* Requirement *
The finished copy should match every record exactly and contain no pictures.

(Excerpted records begins)

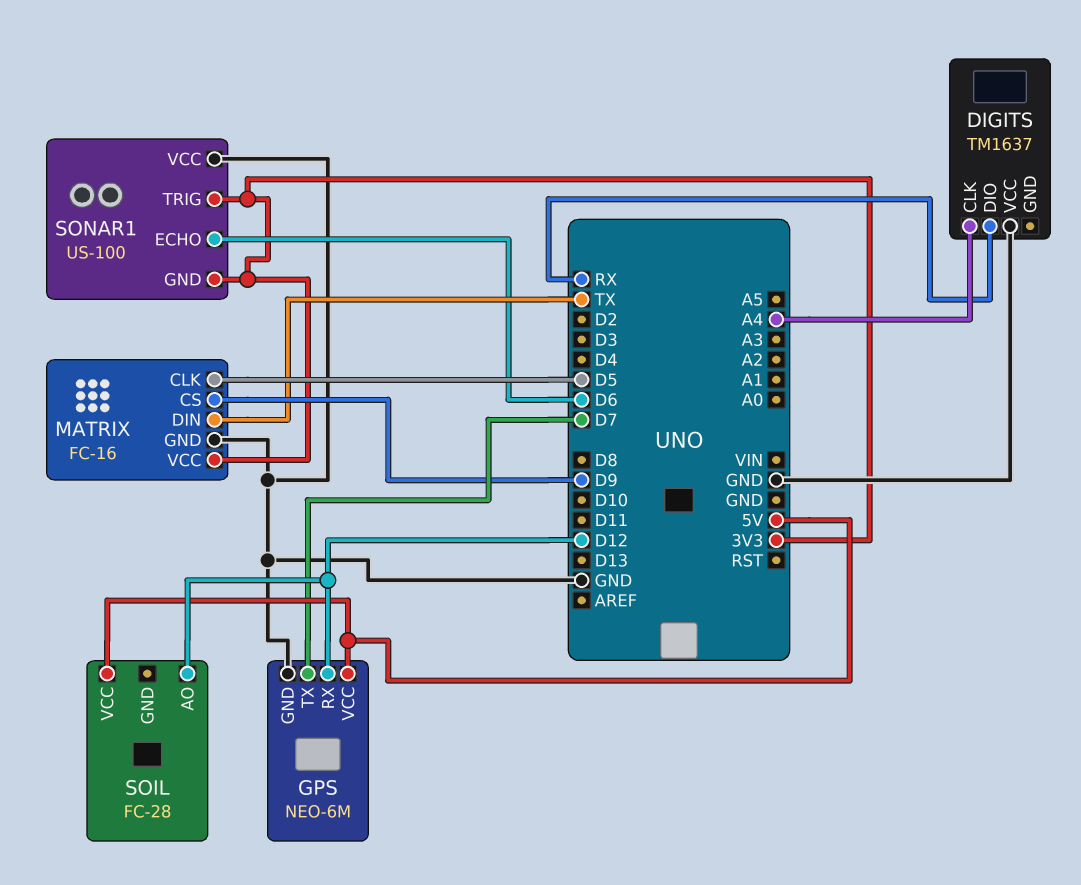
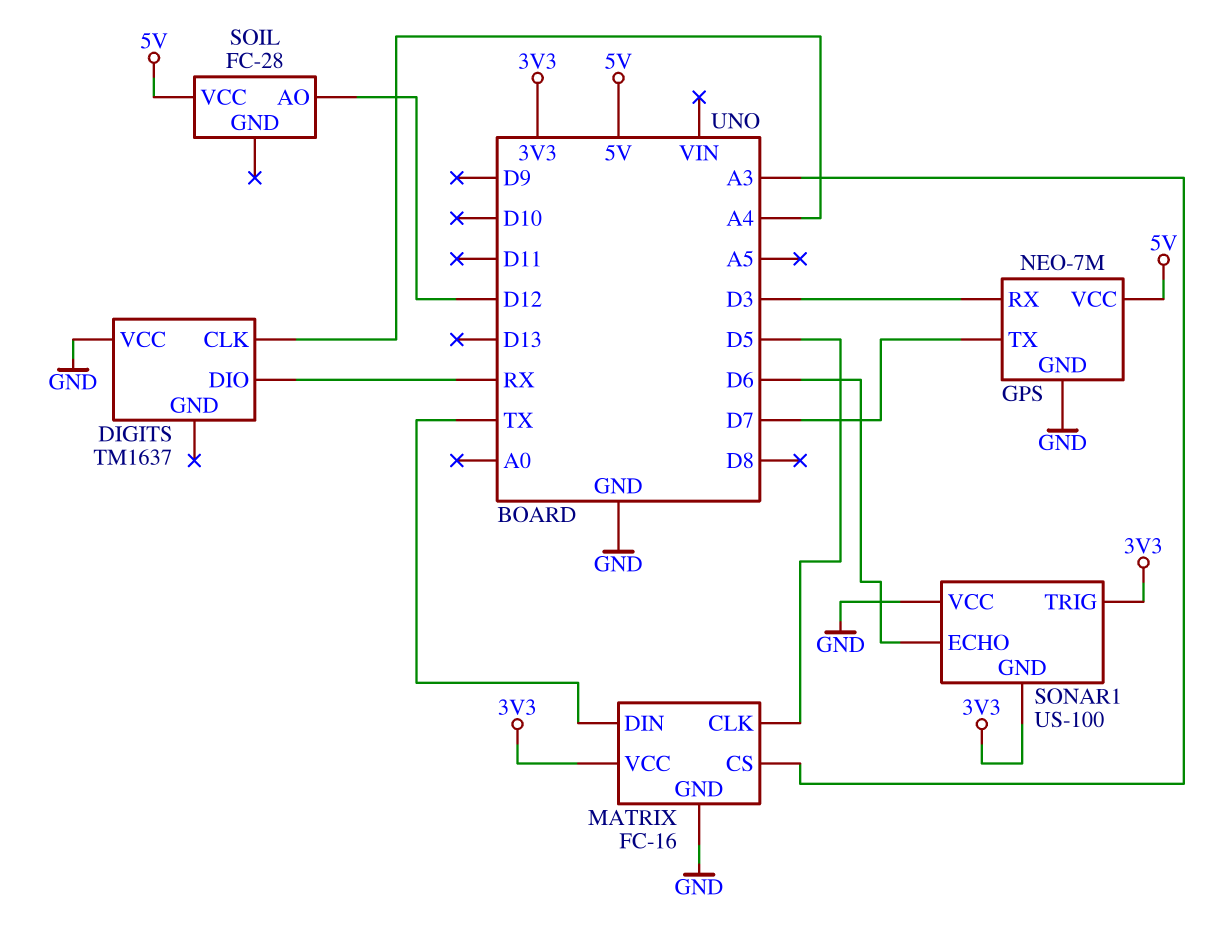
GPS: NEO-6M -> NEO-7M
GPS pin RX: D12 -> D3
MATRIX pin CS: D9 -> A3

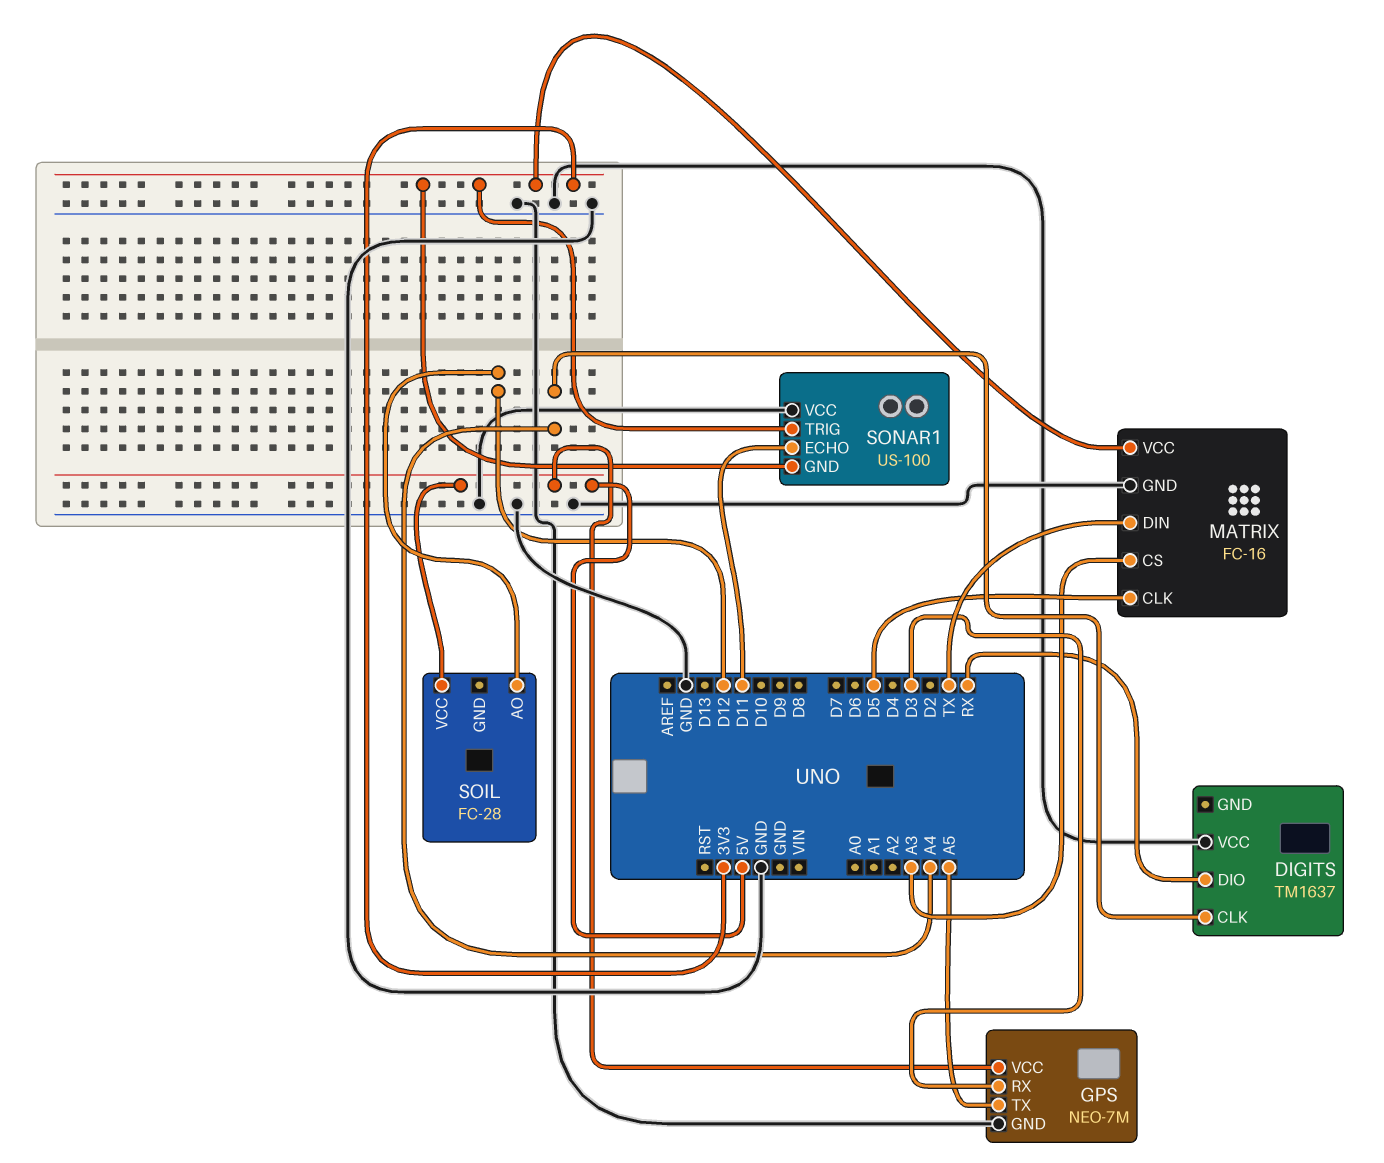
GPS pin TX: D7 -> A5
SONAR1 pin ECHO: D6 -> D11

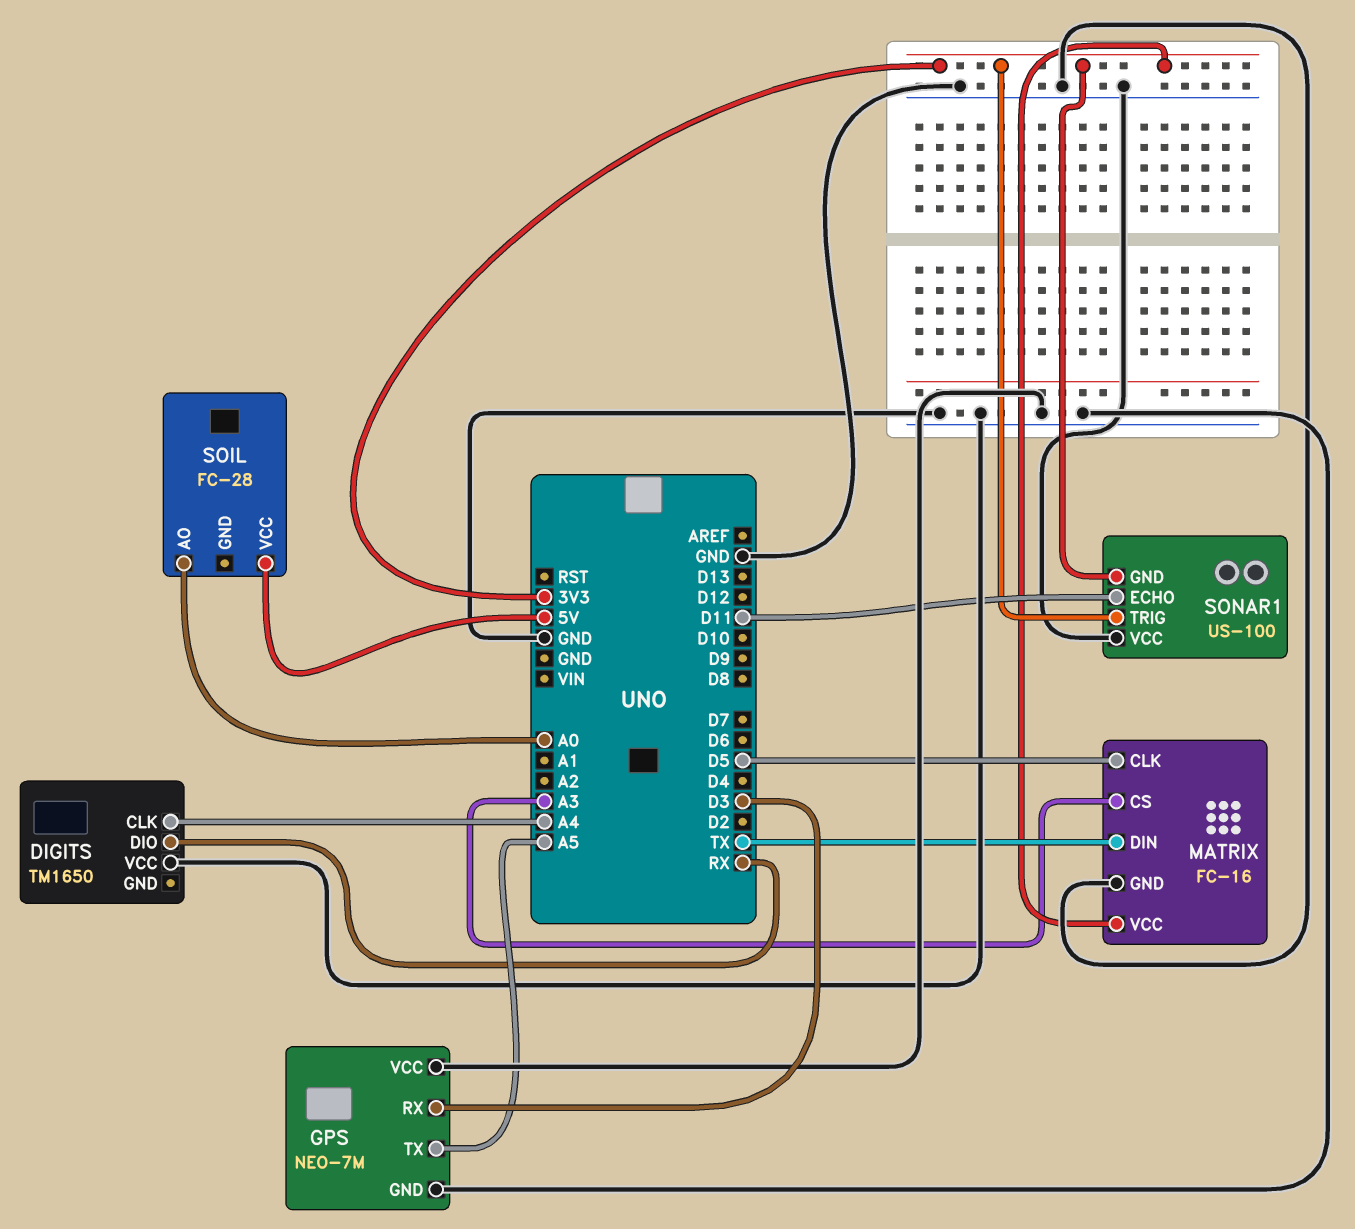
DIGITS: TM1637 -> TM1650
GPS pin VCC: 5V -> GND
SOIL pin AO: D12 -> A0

(Excerpted records ends)

* Reply to the exercise *
GPS: NEO-6M -> NEO-7M
GPS pin RX: D12 -> D3
MATRIX pin CS: D9 -> A3

GPS pin TX: D7 -> A5
SONAR1 pin ECHO: D6 -> D11

DIGITS: TM1637 -> TM1650
GPS pin VCC: 5V -> GND
SOIL pin AO: D12 -> A0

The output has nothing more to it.